» Available data:
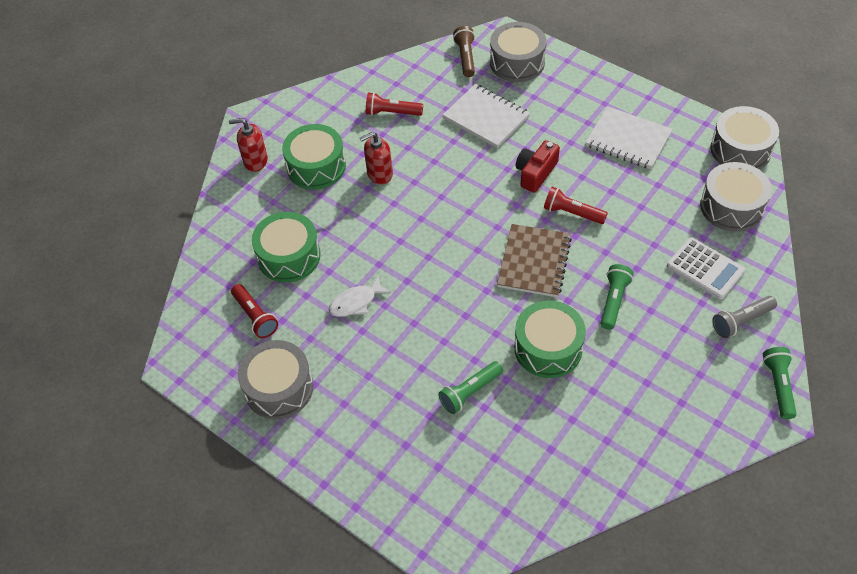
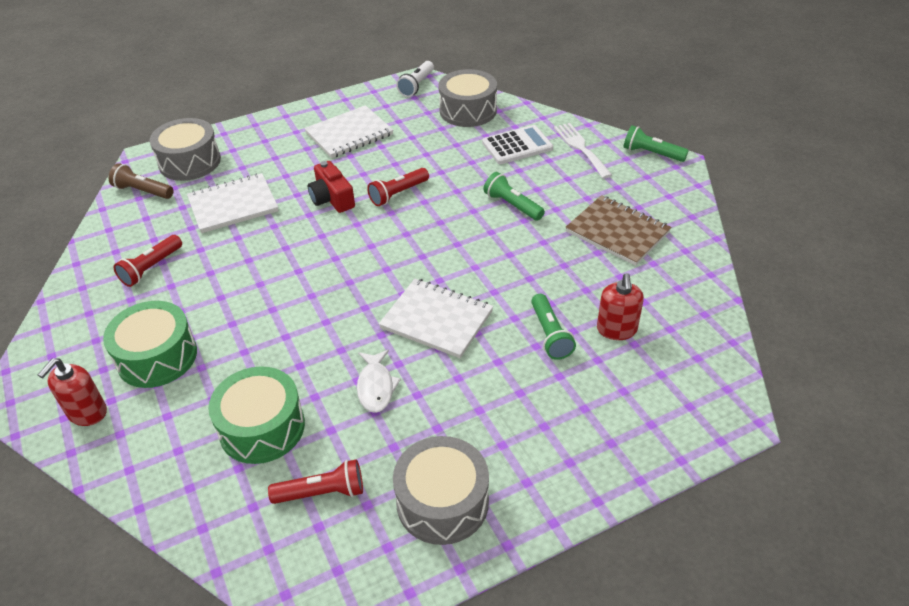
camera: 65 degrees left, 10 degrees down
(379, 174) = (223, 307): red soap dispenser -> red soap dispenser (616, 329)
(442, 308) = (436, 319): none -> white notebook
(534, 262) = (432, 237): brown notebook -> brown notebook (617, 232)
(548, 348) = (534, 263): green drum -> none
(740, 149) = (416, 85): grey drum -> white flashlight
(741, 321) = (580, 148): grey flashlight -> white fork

---

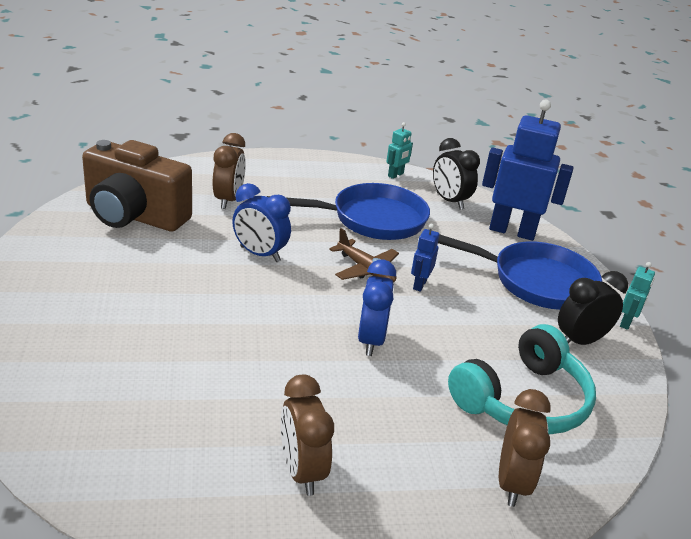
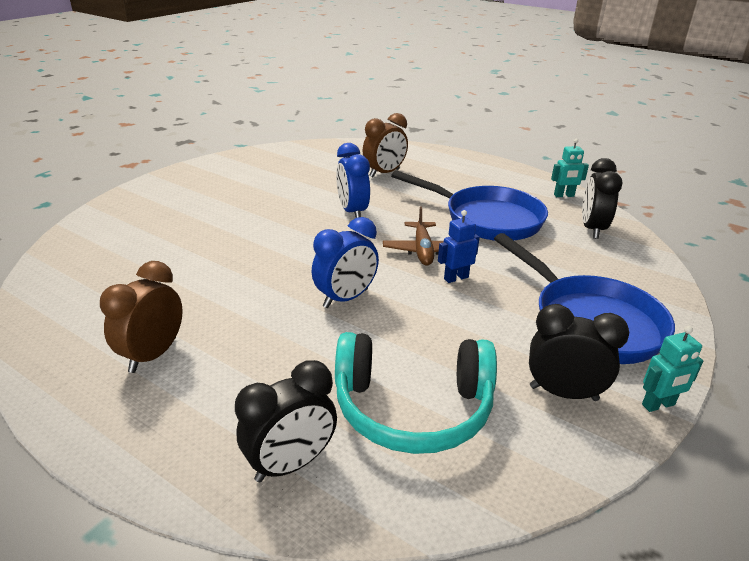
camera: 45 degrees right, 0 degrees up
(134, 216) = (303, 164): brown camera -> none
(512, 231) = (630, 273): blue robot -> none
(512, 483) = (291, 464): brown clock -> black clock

» Required action: Please return only the lines above, starting at the line that has "(548, 348) = (534, 263): green drum -> none" and ending at the line that has "(741, 321) = (580, 148): grey", keeping both and leaving each one unchanged.

» Expected output:
(548, 348) = (534, 263): green drum -> none
(740, 149) = (416, 85): grey drum -> white flashlight
(741, 321) = (580, 148): grey flashlight -> white fork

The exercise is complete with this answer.